• _Task to carry out_:
Copy out the lines below that hold the word "Kegel".

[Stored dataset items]

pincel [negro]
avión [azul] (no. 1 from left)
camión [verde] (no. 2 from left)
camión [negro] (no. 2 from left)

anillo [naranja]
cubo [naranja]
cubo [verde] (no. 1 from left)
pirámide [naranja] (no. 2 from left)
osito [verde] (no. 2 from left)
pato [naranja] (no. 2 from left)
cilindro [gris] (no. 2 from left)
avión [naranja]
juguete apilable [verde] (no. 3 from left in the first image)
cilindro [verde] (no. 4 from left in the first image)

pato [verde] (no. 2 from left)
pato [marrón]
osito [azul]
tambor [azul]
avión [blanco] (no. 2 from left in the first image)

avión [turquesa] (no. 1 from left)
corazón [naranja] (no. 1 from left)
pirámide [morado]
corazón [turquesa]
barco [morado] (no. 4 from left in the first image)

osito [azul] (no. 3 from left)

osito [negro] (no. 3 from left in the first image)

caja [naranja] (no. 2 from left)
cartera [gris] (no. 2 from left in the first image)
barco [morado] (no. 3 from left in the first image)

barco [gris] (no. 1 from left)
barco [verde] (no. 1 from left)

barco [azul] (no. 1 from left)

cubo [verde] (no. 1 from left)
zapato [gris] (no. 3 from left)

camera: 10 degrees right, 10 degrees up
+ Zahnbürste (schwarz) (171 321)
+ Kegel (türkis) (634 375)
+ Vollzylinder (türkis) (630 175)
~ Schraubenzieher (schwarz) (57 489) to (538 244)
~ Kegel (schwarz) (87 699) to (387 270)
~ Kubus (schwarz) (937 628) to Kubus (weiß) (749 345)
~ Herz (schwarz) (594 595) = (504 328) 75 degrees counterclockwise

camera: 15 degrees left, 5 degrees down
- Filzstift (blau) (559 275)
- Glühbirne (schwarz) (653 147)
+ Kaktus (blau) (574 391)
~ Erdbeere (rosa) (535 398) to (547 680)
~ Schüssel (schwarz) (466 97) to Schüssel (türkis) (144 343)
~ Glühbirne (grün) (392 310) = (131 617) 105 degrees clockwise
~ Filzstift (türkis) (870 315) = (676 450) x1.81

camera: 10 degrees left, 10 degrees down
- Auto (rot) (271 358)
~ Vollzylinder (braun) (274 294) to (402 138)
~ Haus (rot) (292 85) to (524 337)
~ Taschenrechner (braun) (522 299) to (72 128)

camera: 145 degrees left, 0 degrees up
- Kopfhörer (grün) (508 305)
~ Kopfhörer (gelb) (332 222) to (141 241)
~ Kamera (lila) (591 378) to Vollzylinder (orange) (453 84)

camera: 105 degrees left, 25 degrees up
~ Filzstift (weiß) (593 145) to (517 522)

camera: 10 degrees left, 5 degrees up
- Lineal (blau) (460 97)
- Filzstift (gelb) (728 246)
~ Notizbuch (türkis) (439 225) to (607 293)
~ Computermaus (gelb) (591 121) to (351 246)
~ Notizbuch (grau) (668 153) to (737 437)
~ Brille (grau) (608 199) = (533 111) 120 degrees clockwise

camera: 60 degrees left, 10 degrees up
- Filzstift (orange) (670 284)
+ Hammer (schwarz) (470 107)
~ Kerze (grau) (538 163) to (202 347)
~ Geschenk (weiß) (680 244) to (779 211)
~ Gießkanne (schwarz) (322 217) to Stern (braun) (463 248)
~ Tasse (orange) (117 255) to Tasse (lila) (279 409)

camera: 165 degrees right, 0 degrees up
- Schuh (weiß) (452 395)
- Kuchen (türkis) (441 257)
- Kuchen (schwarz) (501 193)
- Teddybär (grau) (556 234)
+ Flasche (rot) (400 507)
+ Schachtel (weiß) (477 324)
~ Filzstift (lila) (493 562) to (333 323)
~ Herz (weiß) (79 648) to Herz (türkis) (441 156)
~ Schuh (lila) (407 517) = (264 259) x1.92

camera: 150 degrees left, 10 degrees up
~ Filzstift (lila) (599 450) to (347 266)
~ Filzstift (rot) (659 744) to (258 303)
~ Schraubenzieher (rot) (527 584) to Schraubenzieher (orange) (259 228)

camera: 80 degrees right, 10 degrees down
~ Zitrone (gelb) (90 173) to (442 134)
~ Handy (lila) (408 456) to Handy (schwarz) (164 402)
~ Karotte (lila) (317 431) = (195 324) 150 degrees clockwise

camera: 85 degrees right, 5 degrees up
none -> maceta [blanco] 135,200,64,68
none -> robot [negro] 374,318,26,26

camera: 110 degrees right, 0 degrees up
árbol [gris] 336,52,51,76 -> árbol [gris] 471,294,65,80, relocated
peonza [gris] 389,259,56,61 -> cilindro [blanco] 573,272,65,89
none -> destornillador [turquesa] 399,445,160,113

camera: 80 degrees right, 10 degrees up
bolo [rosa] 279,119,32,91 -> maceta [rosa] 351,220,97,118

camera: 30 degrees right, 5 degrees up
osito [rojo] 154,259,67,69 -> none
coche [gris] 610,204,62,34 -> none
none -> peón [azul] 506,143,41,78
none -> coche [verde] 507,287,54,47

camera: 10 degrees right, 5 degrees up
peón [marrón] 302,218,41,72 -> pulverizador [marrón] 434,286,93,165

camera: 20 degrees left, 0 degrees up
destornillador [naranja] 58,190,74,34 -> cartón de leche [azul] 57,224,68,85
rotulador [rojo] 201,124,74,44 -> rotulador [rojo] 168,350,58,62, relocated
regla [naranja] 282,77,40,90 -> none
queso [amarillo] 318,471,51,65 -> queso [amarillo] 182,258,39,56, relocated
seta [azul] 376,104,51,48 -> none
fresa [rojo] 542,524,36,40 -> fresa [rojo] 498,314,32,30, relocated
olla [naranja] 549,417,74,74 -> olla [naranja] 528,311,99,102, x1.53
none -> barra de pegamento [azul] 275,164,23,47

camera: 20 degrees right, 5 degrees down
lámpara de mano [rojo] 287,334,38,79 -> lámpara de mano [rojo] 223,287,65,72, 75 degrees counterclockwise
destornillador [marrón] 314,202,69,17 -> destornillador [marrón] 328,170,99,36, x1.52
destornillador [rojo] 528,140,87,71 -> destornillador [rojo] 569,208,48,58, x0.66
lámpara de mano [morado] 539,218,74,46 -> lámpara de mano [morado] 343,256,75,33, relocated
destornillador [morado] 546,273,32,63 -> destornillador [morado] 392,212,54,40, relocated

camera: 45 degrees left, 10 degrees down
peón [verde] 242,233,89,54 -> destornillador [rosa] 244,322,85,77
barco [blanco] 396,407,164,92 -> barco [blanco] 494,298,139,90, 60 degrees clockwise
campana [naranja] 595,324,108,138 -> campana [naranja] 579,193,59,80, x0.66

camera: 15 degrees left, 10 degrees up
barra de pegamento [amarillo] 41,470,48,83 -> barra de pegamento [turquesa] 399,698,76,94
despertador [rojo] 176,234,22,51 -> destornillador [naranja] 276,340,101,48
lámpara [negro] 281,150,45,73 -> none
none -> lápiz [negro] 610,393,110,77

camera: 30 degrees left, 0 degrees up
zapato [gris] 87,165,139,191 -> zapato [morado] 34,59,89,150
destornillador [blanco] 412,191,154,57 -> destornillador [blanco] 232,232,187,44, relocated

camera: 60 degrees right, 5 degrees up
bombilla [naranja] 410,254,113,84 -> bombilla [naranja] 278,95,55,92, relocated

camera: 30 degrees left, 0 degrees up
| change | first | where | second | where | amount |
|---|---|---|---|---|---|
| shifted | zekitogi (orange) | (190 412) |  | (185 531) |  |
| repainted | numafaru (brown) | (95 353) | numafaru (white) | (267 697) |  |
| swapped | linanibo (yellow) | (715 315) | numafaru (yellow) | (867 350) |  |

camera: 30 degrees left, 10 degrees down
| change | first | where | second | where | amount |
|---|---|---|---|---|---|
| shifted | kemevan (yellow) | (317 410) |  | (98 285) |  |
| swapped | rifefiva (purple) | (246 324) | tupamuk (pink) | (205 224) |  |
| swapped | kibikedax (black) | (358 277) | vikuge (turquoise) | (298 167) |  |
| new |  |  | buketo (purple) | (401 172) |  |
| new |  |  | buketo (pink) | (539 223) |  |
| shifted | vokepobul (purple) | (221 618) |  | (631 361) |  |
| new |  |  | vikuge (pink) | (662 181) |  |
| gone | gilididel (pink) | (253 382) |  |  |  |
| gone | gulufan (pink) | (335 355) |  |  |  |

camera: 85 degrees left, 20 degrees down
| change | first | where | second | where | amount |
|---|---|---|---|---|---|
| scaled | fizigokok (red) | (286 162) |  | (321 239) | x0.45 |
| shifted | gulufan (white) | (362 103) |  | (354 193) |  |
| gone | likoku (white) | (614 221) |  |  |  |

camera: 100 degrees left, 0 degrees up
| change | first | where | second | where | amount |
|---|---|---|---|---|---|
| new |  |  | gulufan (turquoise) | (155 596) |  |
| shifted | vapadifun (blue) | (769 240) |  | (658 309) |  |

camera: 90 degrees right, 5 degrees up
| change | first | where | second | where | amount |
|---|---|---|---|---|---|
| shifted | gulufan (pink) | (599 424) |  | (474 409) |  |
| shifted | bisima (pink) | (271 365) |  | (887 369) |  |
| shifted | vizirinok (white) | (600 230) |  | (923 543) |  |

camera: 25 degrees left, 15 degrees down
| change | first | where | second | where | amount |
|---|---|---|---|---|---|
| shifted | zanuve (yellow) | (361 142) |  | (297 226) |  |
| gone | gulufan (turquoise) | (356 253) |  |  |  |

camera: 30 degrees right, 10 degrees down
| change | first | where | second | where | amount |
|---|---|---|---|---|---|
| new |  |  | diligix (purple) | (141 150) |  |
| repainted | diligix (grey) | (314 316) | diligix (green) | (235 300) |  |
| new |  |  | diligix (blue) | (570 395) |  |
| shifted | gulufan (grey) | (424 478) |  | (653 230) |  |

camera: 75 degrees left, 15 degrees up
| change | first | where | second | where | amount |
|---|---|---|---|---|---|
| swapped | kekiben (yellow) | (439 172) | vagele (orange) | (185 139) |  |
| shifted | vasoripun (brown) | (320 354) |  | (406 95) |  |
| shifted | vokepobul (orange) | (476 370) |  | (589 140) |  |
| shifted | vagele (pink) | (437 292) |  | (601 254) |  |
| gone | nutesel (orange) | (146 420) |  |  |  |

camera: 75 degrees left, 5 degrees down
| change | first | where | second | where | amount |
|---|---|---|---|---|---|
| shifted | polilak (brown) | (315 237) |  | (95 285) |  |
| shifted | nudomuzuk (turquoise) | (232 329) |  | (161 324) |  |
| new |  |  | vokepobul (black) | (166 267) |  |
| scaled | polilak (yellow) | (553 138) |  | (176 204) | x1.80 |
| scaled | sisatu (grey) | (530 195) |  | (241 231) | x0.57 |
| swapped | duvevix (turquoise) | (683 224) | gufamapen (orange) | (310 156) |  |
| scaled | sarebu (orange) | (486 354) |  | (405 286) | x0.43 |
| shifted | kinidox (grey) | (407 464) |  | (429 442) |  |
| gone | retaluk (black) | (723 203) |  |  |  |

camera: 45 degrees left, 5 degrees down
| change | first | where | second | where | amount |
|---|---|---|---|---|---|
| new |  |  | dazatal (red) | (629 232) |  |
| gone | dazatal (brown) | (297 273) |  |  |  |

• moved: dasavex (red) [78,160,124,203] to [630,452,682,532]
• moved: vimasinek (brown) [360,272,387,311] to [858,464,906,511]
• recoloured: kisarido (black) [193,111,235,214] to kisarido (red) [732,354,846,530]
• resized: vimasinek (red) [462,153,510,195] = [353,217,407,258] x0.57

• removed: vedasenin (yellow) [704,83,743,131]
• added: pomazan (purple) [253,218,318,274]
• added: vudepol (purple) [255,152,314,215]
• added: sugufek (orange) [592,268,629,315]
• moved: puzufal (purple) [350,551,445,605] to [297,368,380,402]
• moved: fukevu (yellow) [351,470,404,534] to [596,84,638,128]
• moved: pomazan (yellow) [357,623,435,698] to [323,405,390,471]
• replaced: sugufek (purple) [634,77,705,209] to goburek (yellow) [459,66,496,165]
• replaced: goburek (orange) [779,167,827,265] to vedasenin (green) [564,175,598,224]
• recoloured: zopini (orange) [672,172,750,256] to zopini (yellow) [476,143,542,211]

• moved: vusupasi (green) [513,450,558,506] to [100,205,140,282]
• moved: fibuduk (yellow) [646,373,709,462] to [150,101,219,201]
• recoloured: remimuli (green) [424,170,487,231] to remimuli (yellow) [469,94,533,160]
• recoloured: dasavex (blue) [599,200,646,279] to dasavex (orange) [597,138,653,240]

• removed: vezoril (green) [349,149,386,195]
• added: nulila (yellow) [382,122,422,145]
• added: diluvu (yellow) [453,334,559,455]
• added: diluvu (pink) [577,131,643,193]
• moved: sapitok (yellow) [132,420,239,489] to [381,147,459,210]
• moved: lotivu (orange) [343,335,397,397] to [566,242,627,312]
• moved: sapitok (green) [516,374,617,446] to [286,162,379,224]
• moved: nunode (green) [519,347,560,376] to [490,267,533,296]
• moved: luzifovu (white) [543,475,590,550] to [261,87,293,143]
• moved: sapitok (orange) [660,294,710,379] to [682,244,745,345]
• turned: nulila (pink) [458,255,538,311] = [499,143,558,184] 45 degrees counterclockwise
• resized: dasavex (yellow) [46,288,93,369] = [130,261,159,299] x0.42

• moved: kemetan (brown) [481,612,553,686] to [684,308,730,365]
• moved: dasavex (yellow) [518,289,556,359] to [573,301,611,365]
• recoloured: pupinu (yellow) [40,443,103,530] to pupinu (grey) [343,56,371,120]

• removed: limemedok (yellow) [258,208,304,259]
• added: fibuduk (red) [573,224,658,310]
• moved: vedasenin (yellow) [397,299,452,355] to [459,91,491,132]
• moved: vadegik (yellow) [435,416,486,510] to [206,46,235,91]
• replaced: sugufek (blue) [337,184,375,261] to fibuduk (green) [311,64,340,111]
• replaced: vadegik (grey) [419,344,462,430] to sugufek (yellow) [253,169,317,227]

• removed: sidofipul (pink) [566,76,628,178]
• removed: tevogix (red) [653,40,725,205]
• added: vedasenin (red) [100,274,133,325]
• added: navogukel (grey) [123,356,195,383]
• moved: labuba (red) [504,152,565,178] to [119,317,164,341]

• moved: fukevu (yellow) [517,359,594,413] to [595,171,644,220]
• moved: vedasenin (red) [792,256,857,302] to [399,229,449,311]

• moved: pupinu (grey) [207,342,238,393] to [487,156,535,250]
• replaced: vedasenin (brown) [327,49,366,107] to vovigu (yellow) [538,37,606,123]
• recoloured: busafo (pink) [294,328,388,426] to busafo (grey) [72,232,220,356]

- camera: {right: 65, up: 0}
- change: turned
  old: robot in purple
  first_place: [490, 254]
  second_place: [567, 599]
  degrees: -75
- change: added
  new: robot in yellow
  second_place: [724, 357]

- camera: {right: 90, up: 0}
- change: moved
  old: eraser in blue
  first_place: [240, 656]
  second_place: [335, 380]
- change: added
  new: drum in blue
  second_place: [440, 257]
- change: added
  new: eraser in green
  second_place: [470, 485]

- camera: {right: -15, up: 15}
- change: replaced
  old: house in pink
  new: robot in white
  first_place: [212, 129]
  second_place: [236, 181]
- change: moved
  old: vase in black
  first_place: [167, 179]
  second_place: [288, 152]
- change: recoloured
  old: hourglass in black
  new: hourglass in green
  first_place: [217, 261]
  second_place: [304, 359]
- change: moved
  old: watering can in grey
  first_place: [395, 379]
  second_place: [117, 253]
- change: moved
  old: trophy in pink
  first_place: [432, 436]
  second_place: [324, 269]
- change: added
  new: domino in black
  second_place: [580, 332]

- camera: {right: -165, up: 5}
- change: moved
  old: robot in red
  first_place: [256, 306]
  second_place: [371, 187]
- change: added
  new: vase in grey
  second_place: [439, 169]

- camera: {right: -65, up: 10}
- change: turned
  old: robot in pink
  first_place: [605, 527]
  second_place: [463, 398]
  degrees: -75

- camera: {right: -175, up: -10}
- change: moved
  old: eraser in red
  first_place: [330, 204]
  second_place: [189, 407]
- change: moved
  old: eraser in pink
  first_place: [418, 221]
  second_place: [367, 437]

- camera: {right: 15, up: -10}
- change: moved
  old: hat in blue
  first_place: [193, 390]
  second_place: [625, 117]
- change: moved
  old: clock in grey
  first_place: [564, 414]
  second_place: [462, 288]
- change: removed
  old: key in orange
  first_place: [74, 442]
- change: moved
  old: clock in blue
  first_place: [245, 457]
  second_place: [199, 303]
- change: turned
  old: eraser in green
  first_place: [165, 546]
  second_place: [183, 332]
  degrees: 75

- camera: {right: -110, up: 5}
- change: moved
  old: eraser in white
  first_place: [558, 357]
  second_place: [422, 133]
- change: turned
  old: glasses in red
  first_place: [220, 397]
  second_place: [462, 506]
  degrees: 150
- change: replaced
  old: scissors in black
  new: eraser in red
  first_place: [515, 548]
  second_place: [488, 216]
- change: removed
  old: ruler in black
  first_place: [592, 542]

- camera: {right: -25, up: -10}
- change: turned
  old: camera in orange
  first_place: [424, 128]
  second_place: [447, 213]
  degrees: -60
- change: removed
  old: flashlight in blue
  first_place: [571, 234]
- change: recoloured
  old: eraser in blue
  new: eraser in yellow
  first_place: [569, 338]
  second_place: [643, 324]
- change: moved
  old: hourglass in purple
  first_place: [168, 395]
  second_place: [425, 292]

• _Output of the exercise_:
+ Kegel (türkis) (634 375)
~ Kegel (schwarz) (87 699) to (387 270)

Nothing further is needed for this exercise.